> Problem description
The copy you return must match the listing word for word and carry no pictures.

[[ Exercise materials, beginning ]]

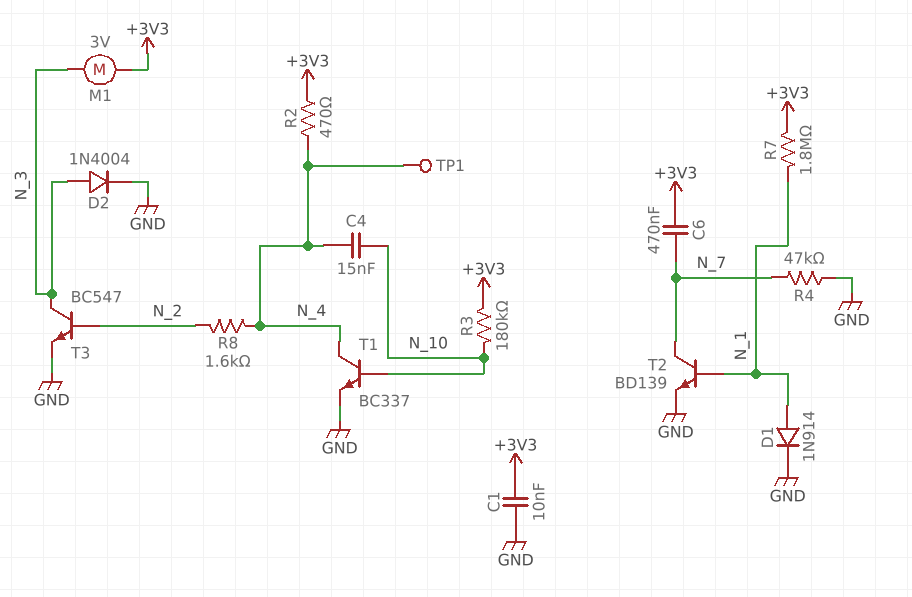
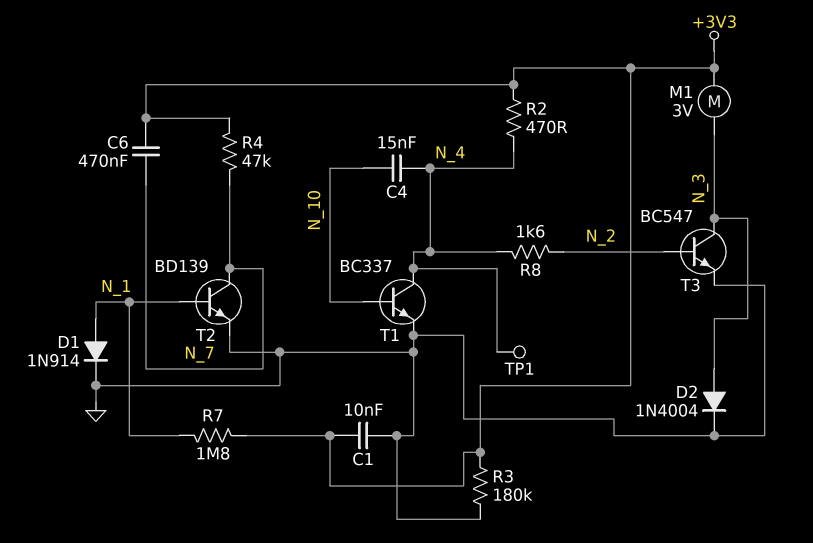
R3: 180k (+3V3, N_10) -> 180k (+3V3, GND)
R4: 47k (GND, N_7) -> 47k (+3V3, N_7)

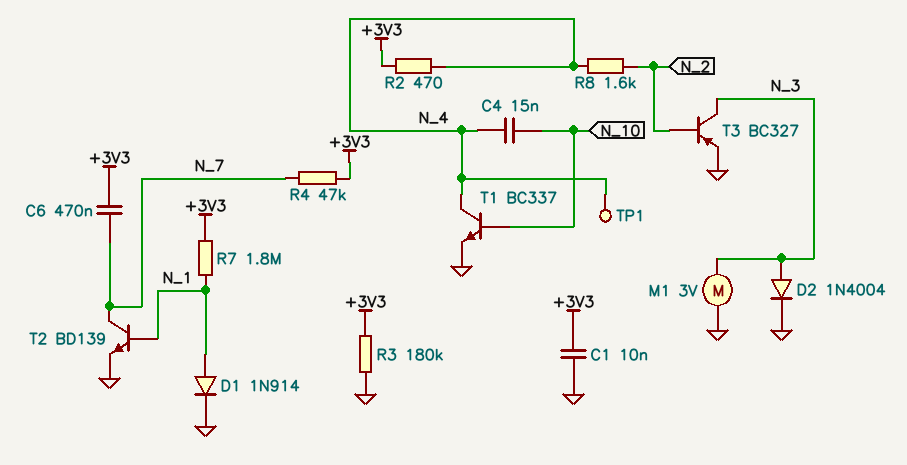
M1: motor 3V (+3V3, N_3) -> motor 3V (GND, N_3)
T3: NPN BC547 (B N_2, C N_3, E GND) -> PNP BC327 (B N_2, C N_3, E GND)

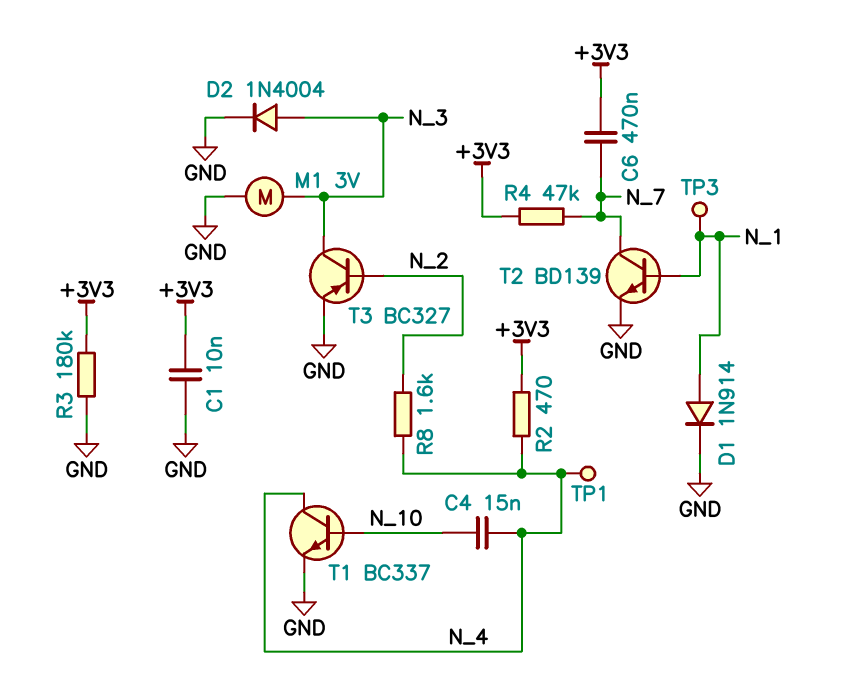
R7: 1.8M (+3V3, N_1) -> none
TP3: none -> test point (N_1)

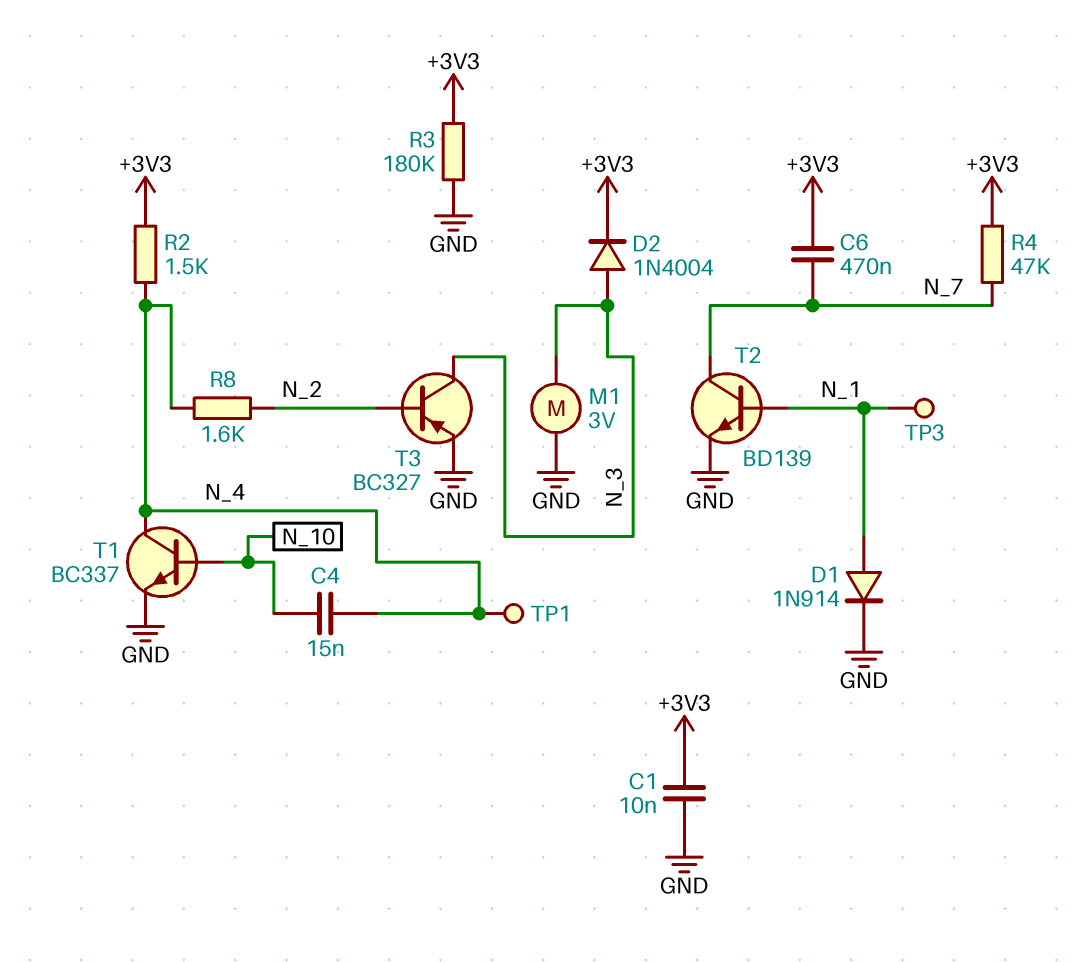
D2: diode 1N4004 (A N_3, K GND) -> diode 1N4004 (A N_3, K +3V3)
R2: 470 (+3V3, N_4) -> 1.5k (+3V3, N_4)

[[ Exercise materials, end ]]

> Answer space
R3: 180k (+3V3, N_10) -> 180k (+3V3, GND)
R4: 47k (GND, N_7) -> 47k (+3V3, N_7)

M1: motor 3V (+3V3, N_3) -> motor 3V (GND, N_3)
T3: NPN BC547 (B N_2, C N_3, E GND) -> PNP BC327 (B N_2, C N_3, E GND)

R7: 1.8M (+3V3, N_1) -> none
TP3: none -> test point (N_1)

D2: diode 1N4004 (A N_3, K GND) -> diode 1N4004 (A N_3, K +3V3)
R2: 470 (+3V3, N_4) -> 1.5k (+3V3, N_4)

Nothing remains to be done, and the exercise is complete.